- _WHAT THE TASK ASKS_
Report all lines of the data below that hold the word "Route".

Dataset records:
•••••
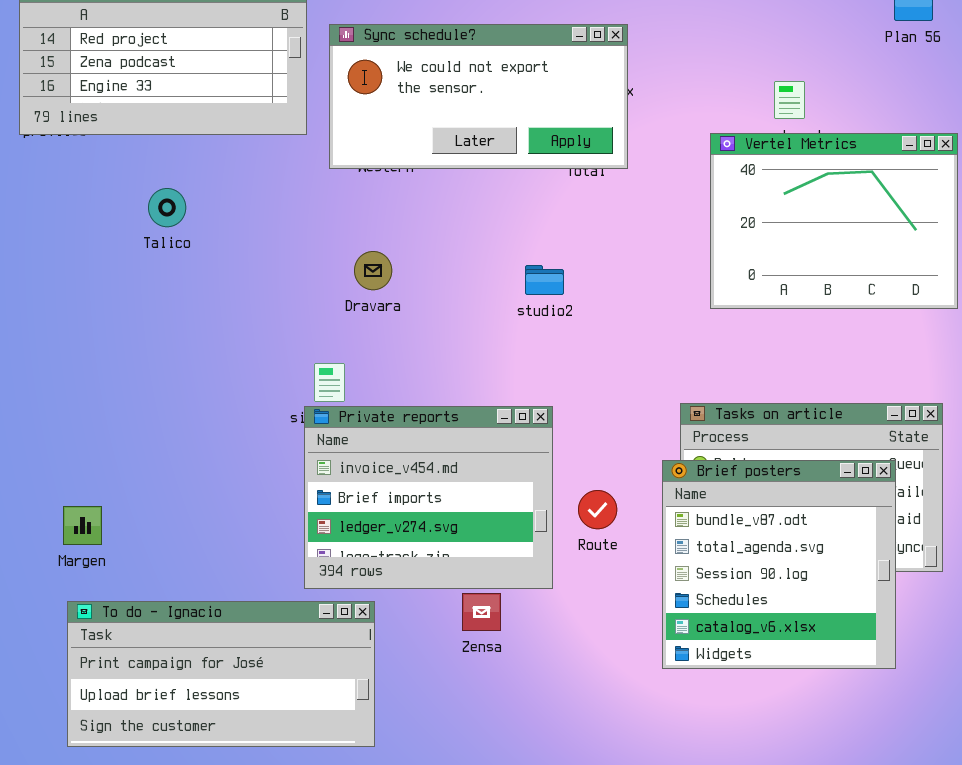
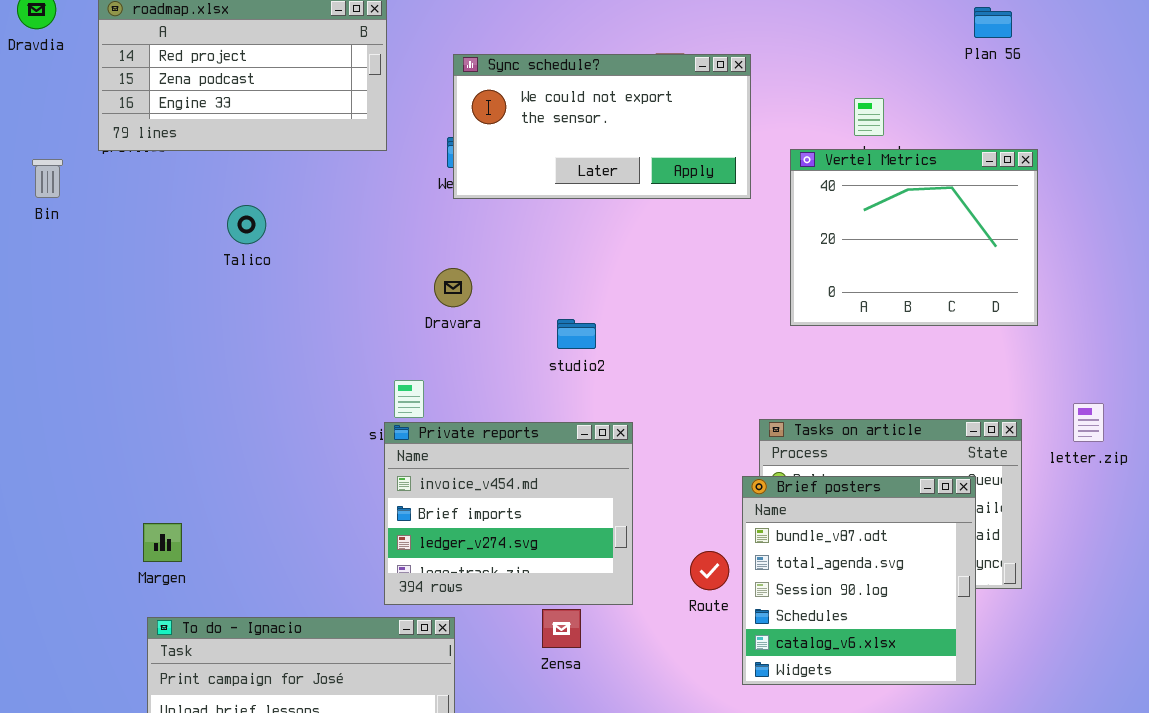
Sync schedule?: [329,24,628,169] -> [453,54,751,199], moved
studio2: [525,265,564,295] -> [557,319,596,349], moved
Route: [578,490,617,529] -> [690,551,729,590], moved

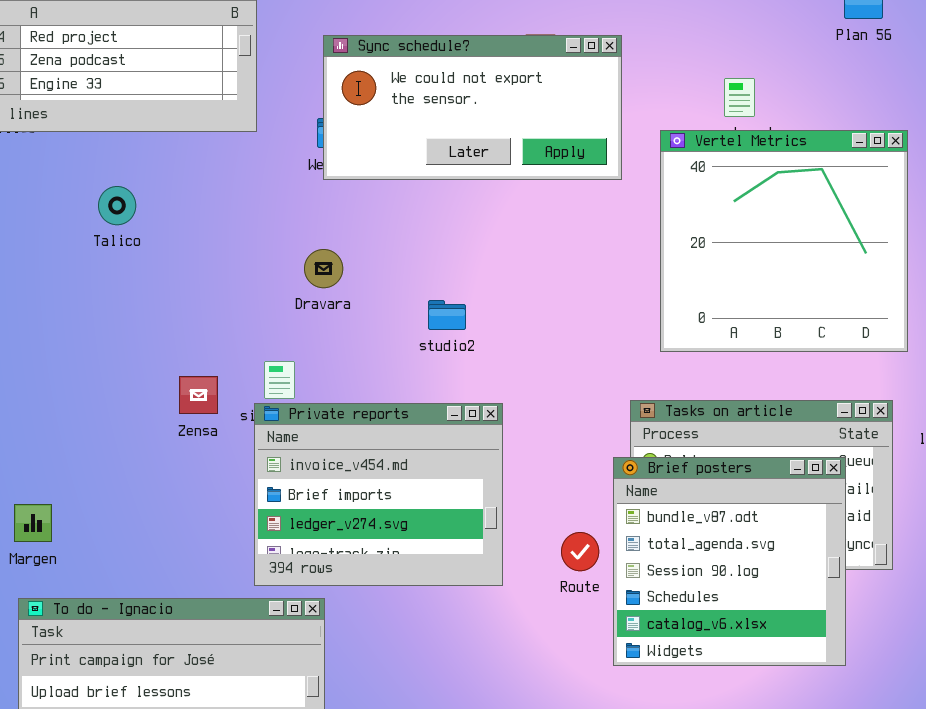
Vertel Metrics: [790,149,1038,326] -> [660,130,908,352], resized
Zensa: [542,609,581,648] -> [179,376,218,414], moved

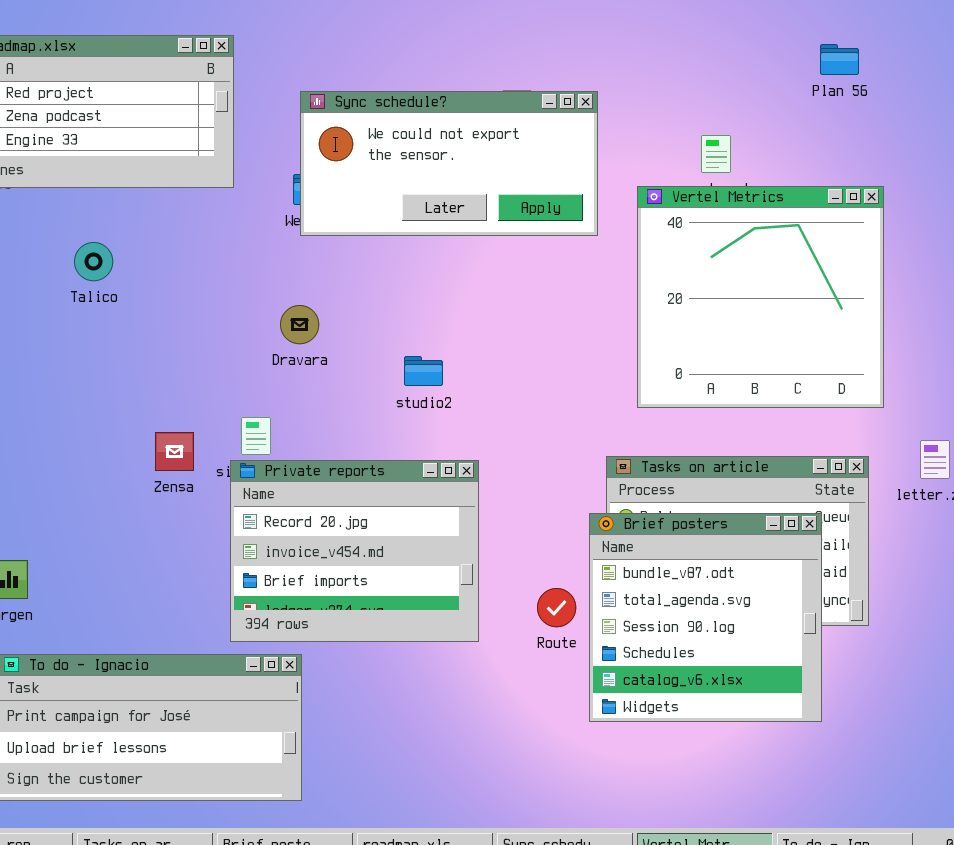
Private reports: [254,403,503,586] -> [230,460,479,642], scrolled up 1 row

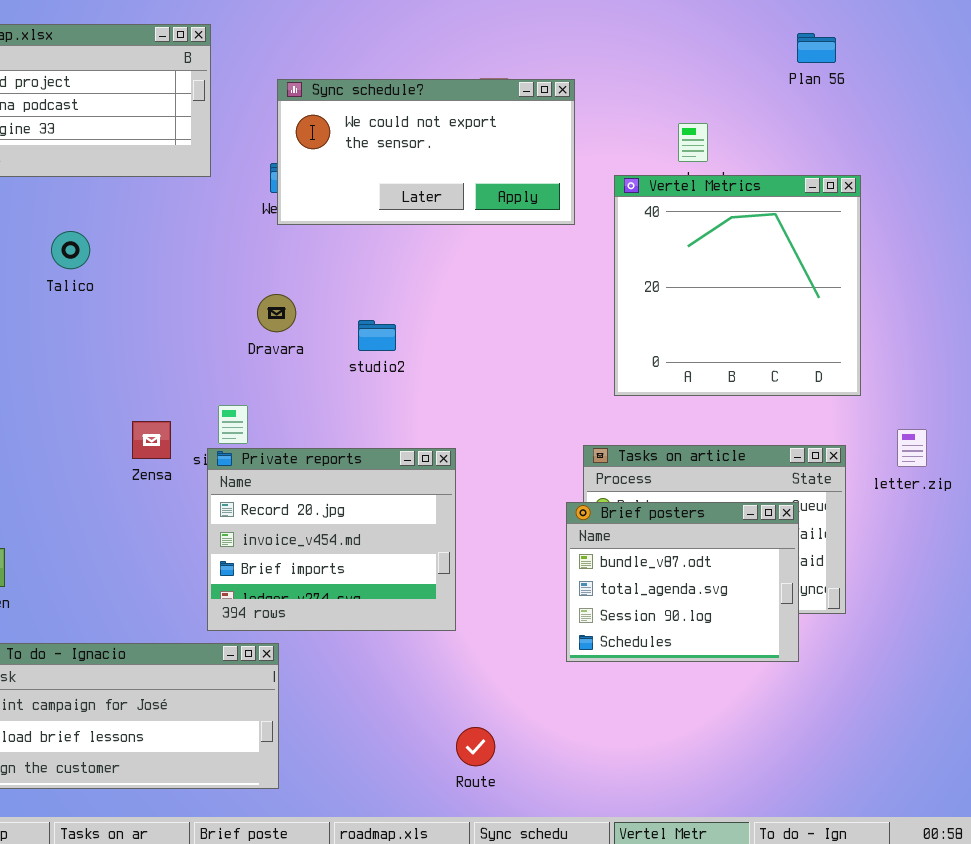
studio2: [404,356,443,386] -> [358,320,396,351], moved
Brief posters: [589,513,822,722] -> [566,502,799,662], resized
Route: [537,588,576,627] -> [456,727,495,766], moved

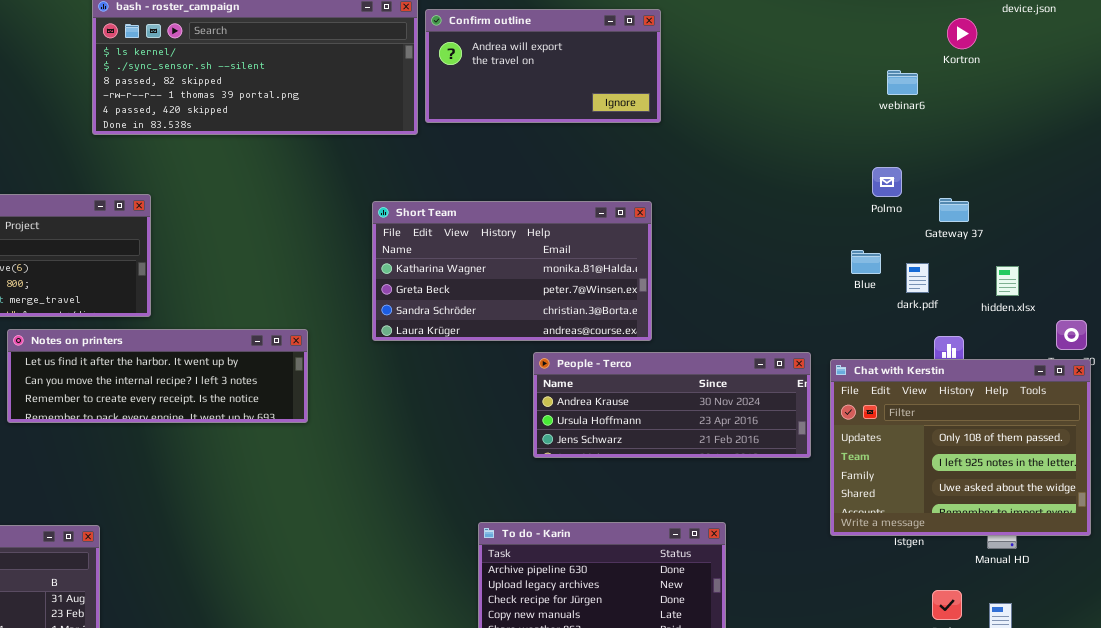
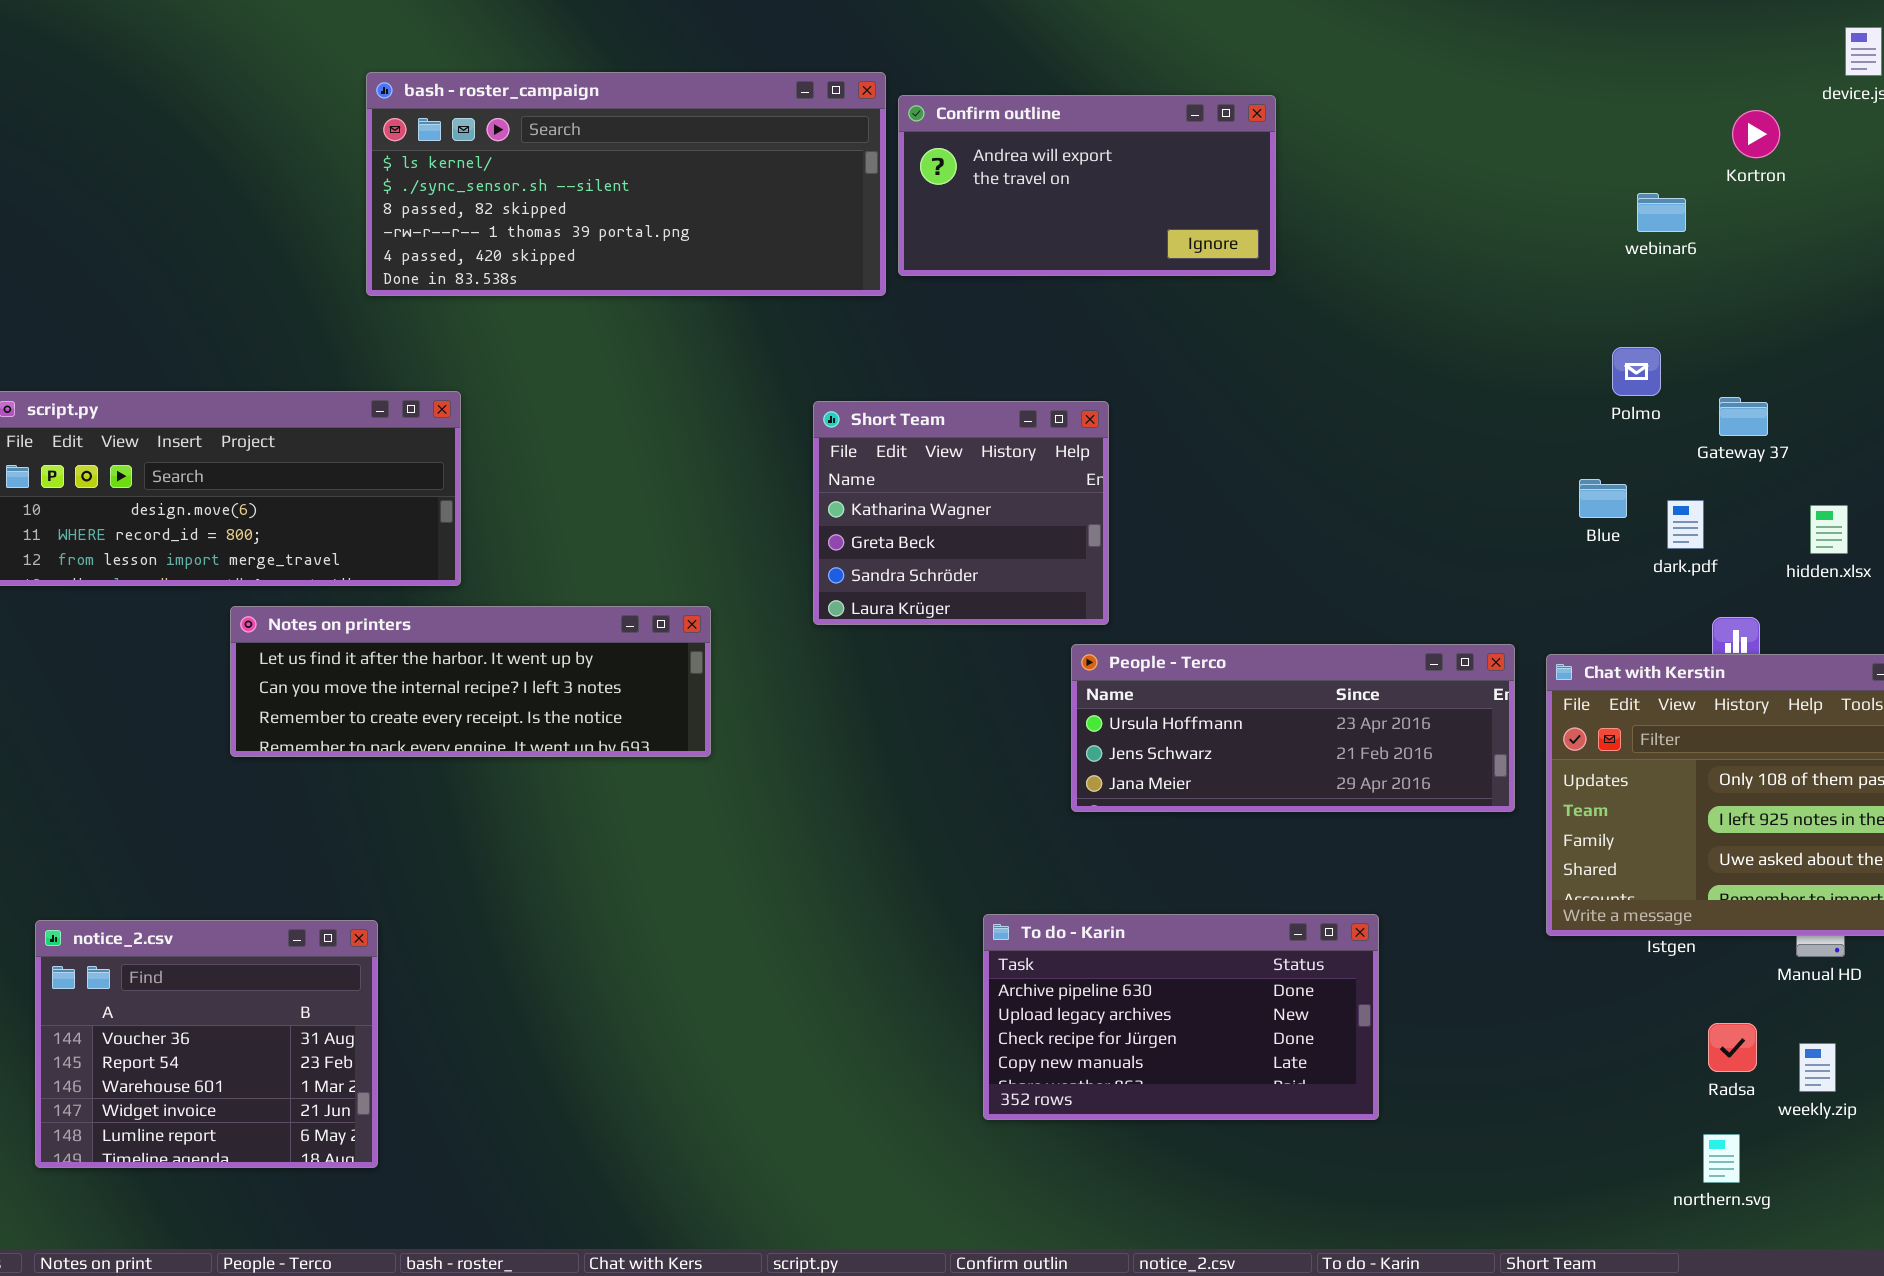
Short Team: [372,201,652,341] -> [813,401,1109,625], resized
People - Terco: [533,352,811,458] -> [1071,644,1515,812], scrolled down 1 row

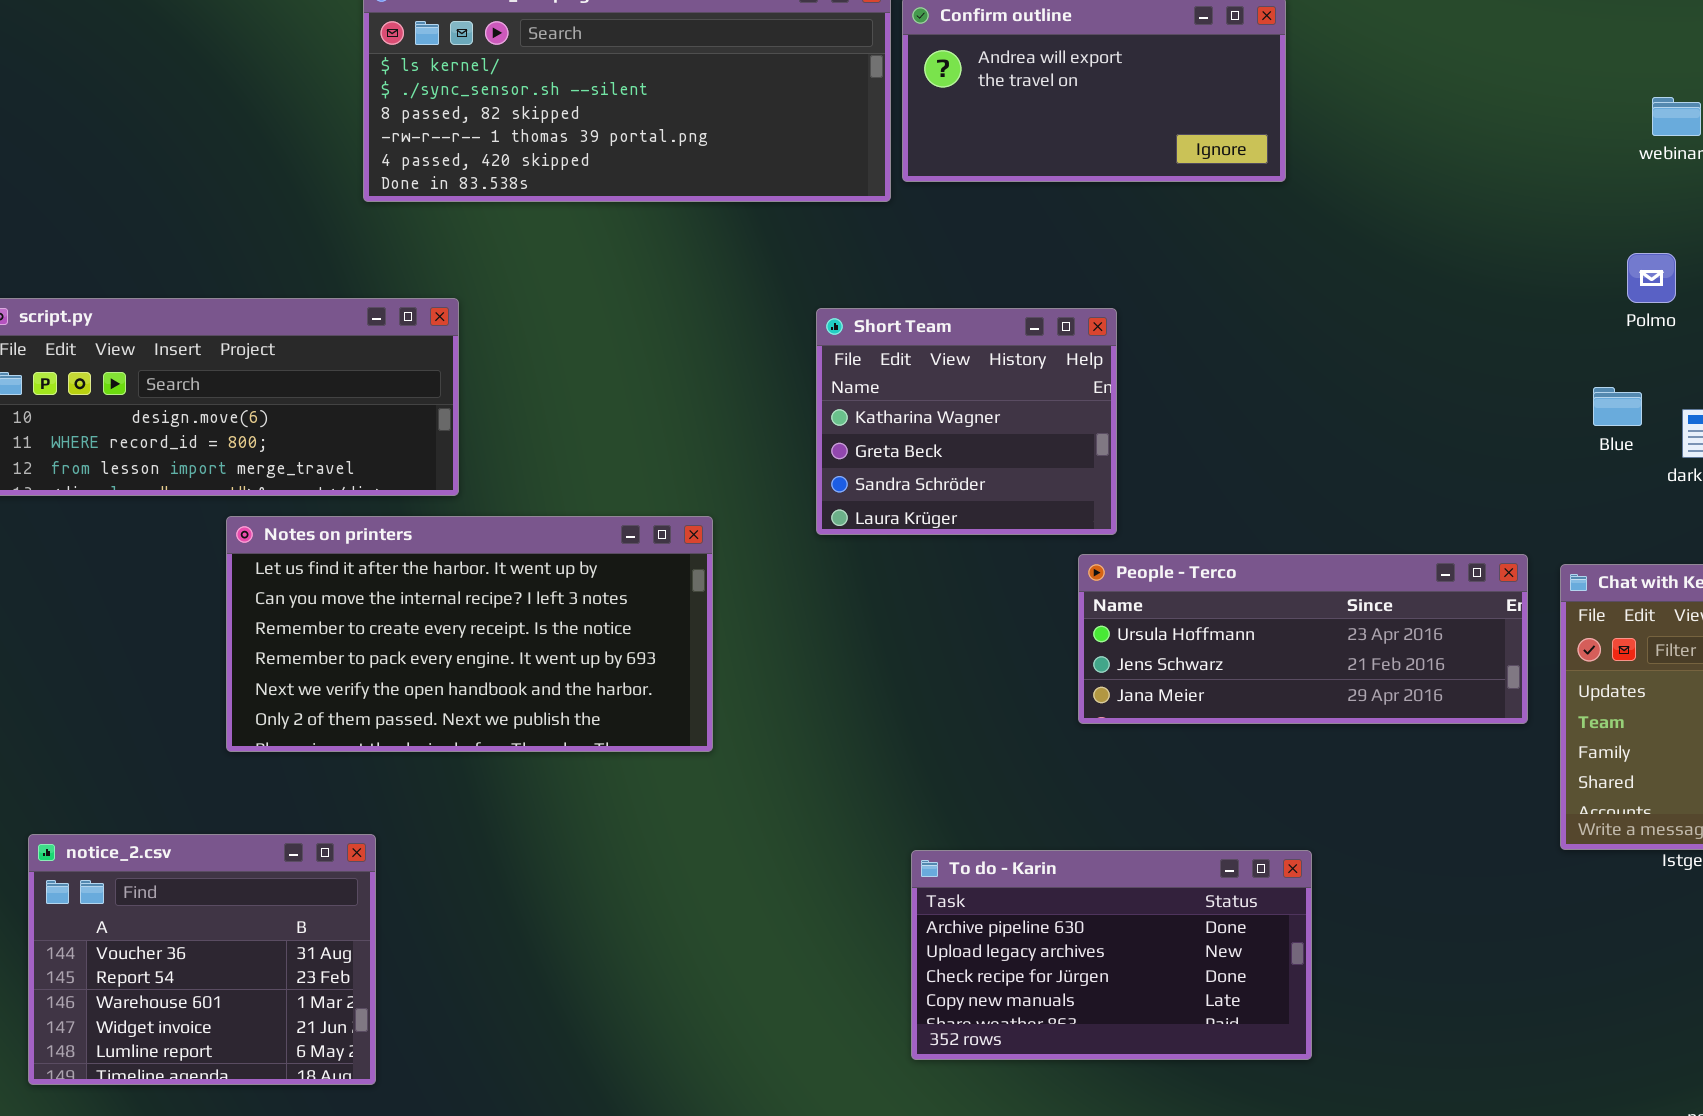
Notes on printers: [230,606,711,757] -> [226,516,713,752], resized
To do - Karin: [983,914,1379,1120] -> [911,850,1312,1060], moved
•••••
- _TASK RESULT_
Route: [578,490,617,529] -> [690,551,729,590], moved
Route: [537,588,576,627] -> [456,727,495,766], moved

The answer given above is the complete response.